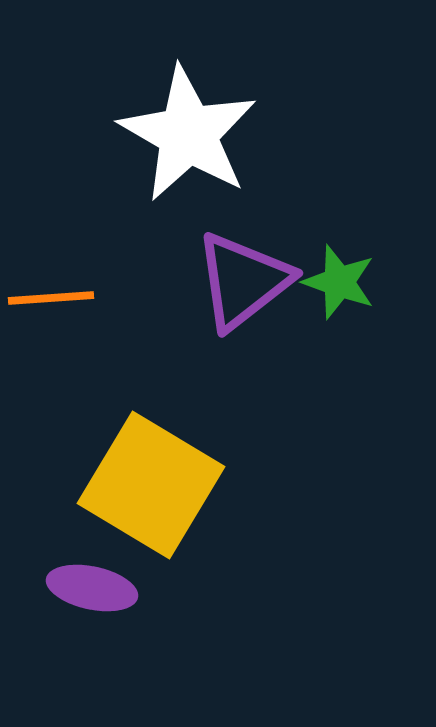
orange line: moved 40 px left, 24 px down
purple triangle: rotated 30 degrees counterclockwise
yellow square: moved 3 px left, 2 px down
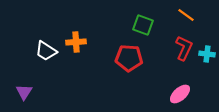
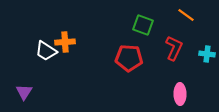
orange cross: moved 11 px left
red L-shape: moved 10 px left
pink ellipse: rotated 50 degrees counterclockwise
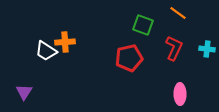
orange line: moved 8 px left, 2 px up
cyan cross: moved 5 px up
red pentagon: rotated 16 degrees counterclockwise
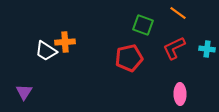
red L-shape: rotated 140 degrees counterclockwise
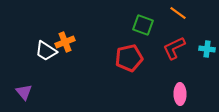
orange cross: rotated 18 degrees counterclockwise
purple triangle: rotated 12 degrees counterclockwise
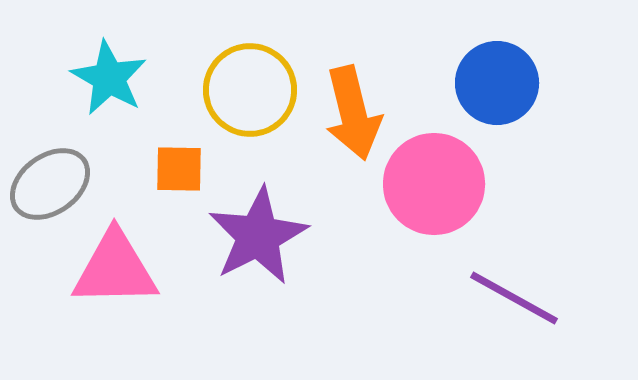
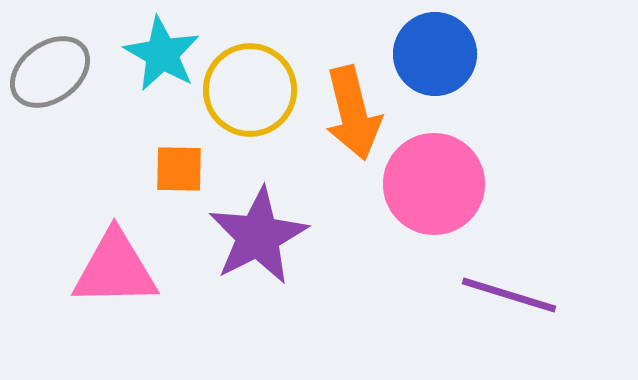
cyan star: moved 53 px right, 24 px up
blue circle: moved 62 px left, 29 px up
gray ellipse: moved 112 px up
purple line: moved 5 px left, 3 px up; rotated 12 degrees counterclockwise
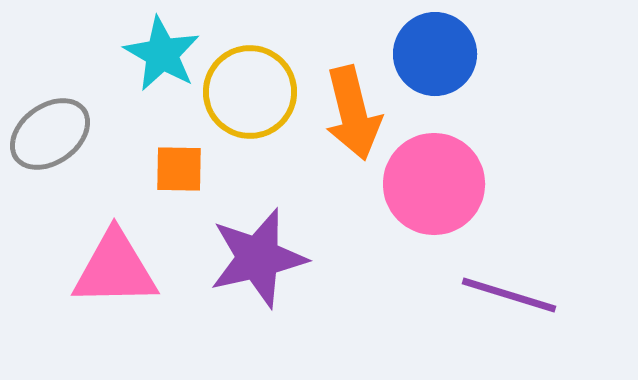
gray ellipse: moved 62 px down
yellow circle: moved 2 px down
purple star: moved 22 px down; rotated 14 degrees clockwise
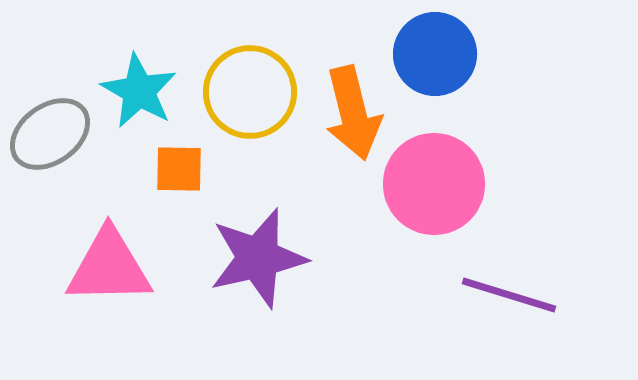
cyan star: moved 23 px left, 37 px down
pink triangle: moved 6 px left, 2 px up
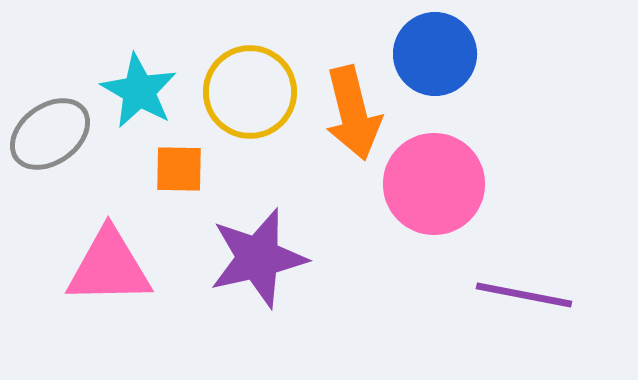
purple line: moved 15 px right; rotated 6 degrees counterclockwise
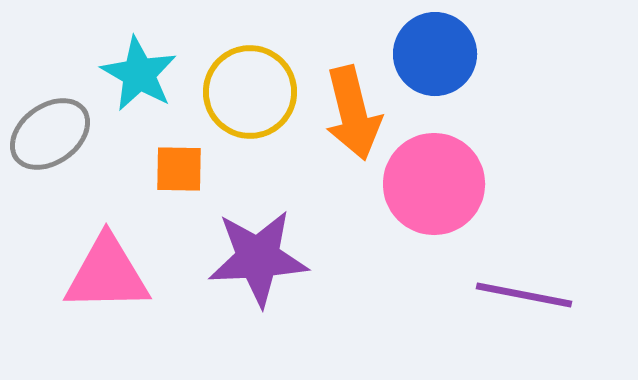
cyan star: moved 17 px up
purple star: rotated 10 degrees clockwise
pink triangle: moved 2 px left, 7 px down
########
Pick out and copy every line of the data above that contains the word "purple". Letter case matters.

> _Complete output_:
purple triangle: rotated 30 degrees counterclockwise
purple triangle: rotated 12 degrees counterclockwise
purple line: moved 5 px left, 3 px up; rotated 12 degrees counterclockwise
purple star: moved 22 px down; rotated 14 degrees clockwise
purple line: moved 15 px right; rotated 6 degrees counterclockwise
purple star: rotated 10 degrees clockwise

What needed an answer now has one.